* Supplied records *
++++

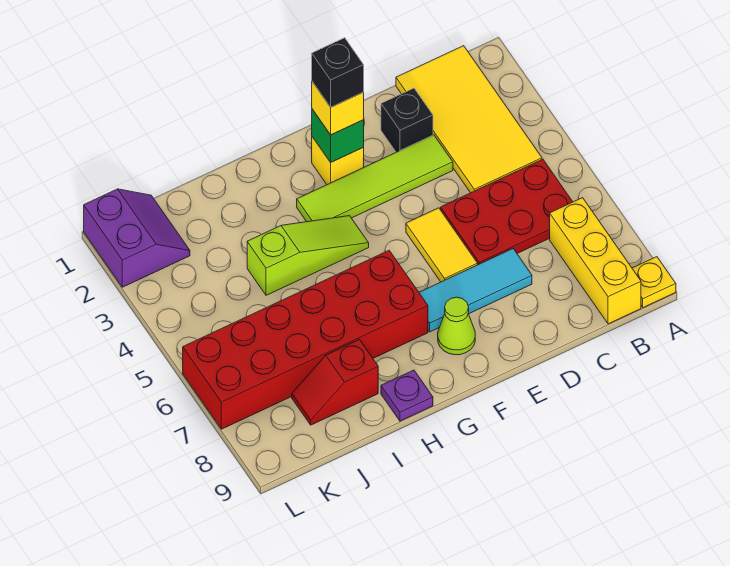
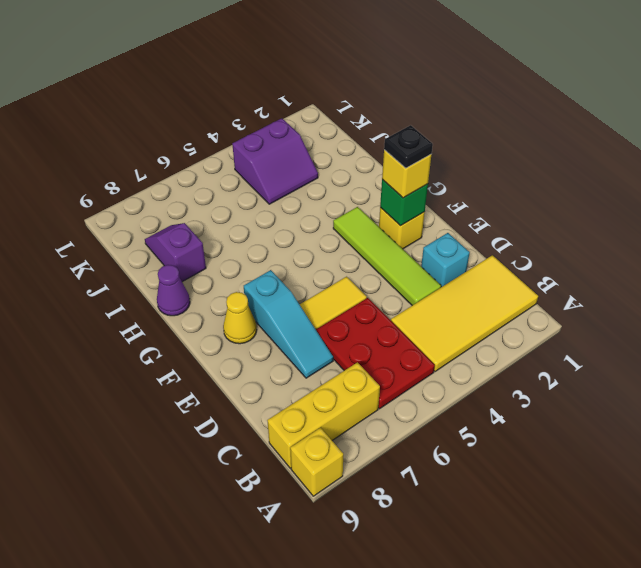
yellow plate A9 level 1 -> yellow brick A9 level 1
black brick D2 level 1 -> cyan brick D2 level 1
cyan tile D7:F7 level 1 -> cyan slope D7:F7 level 1 top F
black brick F2 level 4 -> black plate F2 level 4
lime cone F8 level 1 -> yellow cone F8 level 1
lime slope G4:I4 level 1 top I -> none
red brick G6:L7 level 1 -> none
purple plate H9 level 1 -> purple cone H9 level 1
red slope I8:J8 level 1 top I -> purple slope I8:J8 level 1 top I
purple slope K1:L2 level 1 top L -> purple slope J3:K4 level 1 top K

++++

* Your goal *
Return the full listing above exactly as written, and omit the pictures.

* Answer to the exercise *
yellow plate A9 level 1 -> yellow brick A9 level 1
black brick D2 level 1 -> cyan brick D2 level 1
cyan tile D7:F7 level 1 -> cyan slope D7:F7 level 1 top F
black brick F2 level 4 -> black plate F2 level 4
lime cone F8 level 1 -> yellow cone F8 level 1
lime slope G4:I4 level 1 top I -> none
red brick G6:L7 level 1 -> none
purple plate H9 level 1 -> purple cone H9 level 1
red slope I8:J8 level 1 top I -> purple slope I8:J8 level 1 top I
purple slope K1:L2 level 1 top L -> purple slope J3:K4 level 1 top K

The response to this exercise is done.